:: AVAILABLE RECORDS ::
-------
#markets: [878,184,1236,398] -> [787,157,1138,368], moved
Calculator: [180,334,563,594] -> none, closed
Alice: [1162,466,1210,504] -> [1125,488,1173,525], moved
-------
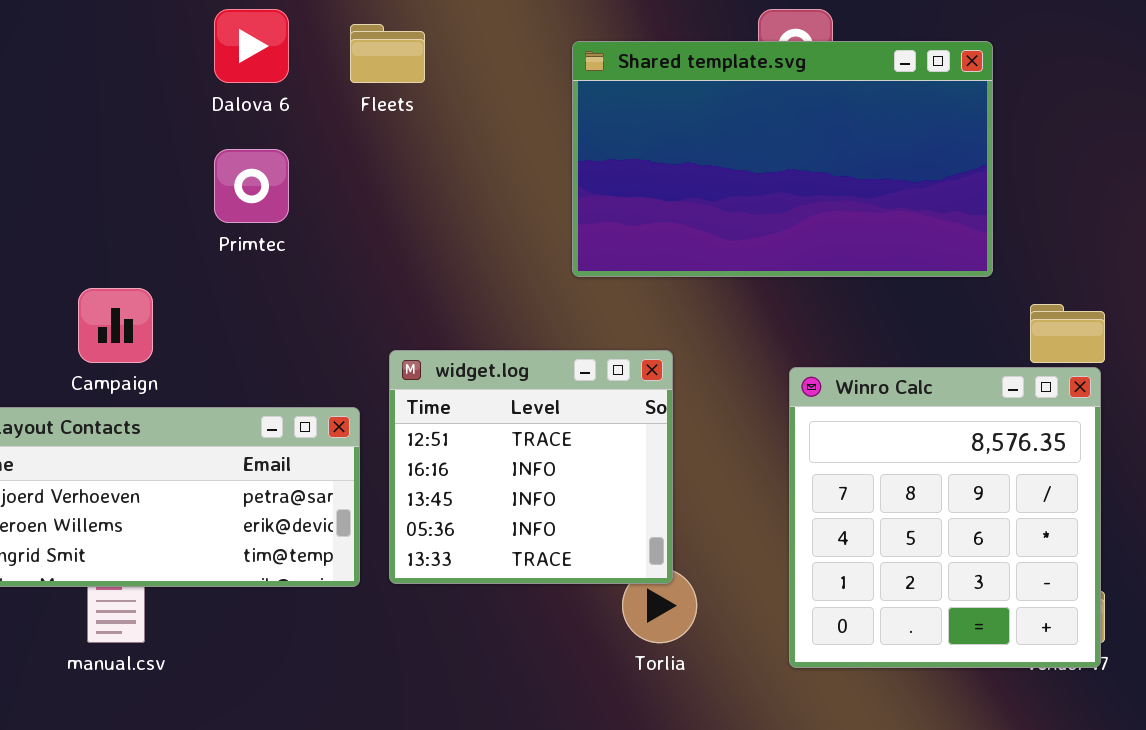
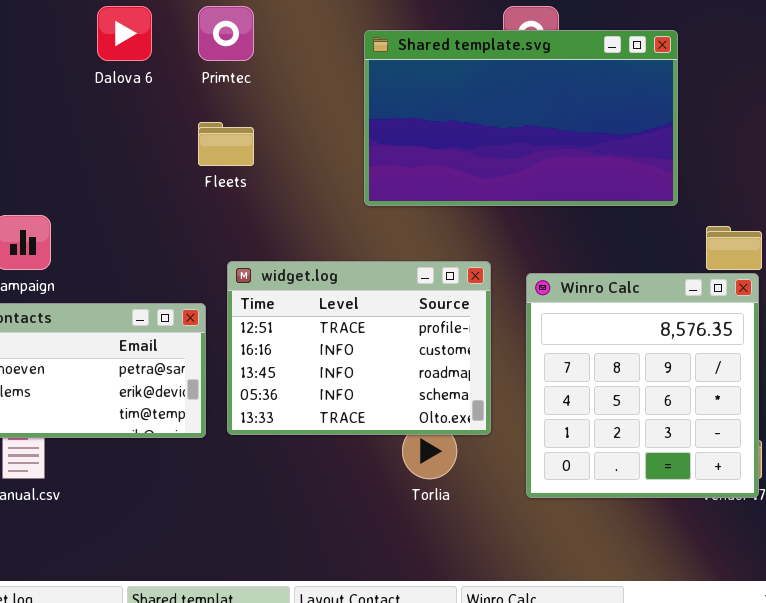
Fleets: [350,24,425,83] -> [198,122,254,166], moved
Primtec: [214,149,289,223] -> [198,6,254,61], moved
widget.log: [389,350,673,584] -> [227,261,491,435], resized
-------
:: DESCRIPTION OF THE TASK ::
Return only the stretch of the material above from the line holding "Fleets: [350,24,425,83] ->" through the line holding "widget.log: [389,350,673,584] ->", copied exactly.

:: ANSWER TO THE PROBLEM ::
Fleets: [350,24,425,83] -> [198,122,254,166], moved
Primtec: [214,149,289,223] -> [198,6,254,61], moved
widget.log: [389,350,673,584] -> [227,261,491,435], resized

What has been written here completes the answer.